EXCERPTED DATA:
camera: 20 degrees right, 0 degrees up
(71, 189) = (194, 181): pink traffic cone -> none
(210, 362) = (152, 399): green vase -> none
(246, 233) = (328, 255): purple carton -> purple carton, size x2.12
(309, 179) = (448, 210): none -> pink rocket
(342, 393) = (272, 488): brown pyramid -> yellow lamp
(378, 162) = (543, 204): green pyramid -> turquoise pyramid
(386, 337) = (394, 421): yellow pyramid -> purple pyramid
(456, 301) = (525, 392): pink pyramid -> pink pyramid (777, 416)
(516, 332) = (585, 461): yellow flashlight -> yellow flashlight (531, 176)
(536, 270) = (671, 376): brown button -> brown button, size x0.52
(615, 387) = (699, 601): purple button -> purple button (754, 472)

---

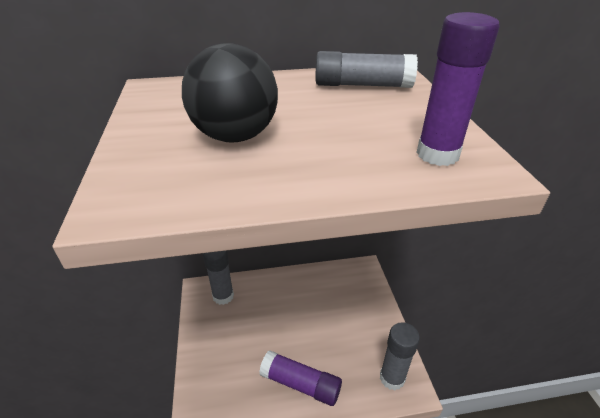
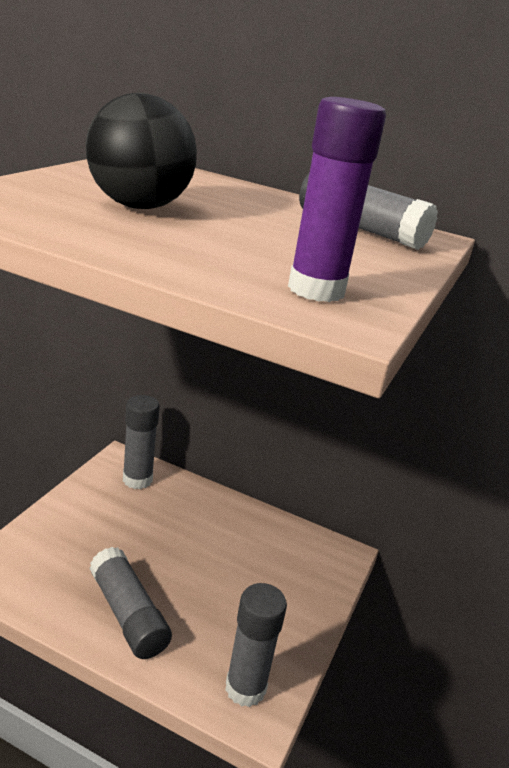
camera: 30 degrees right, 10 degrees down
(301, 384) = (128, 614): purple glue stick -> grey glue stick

==

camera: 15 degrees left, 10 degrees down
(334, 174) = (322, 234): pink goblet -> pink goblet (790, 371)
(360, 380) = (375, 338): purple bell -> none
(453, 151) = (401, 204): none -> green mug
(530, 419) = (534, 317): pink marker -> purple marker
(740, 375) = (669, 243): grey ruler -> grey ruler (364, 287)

TASK DIRECTIONS:
Starting at the line that has "(334, 174) = (322, 234): pink" and ending at the line that has "(740, 375) = (669, 243): grey", please write out the lines above exactly, leaving out all others.

ANSWER AREA:
(334, 174) = (322, 234): pink goblet -> pink goblet (790, 371)
(360, 380) = (375, 338): purple bell -> none
(453, 151) = (401, 204): none -> green mug
(530, 419) = (534, 317): pink marker -> purple marker
(740, 375) = (669, 243): grey ruler -> grey ruler (364, 287)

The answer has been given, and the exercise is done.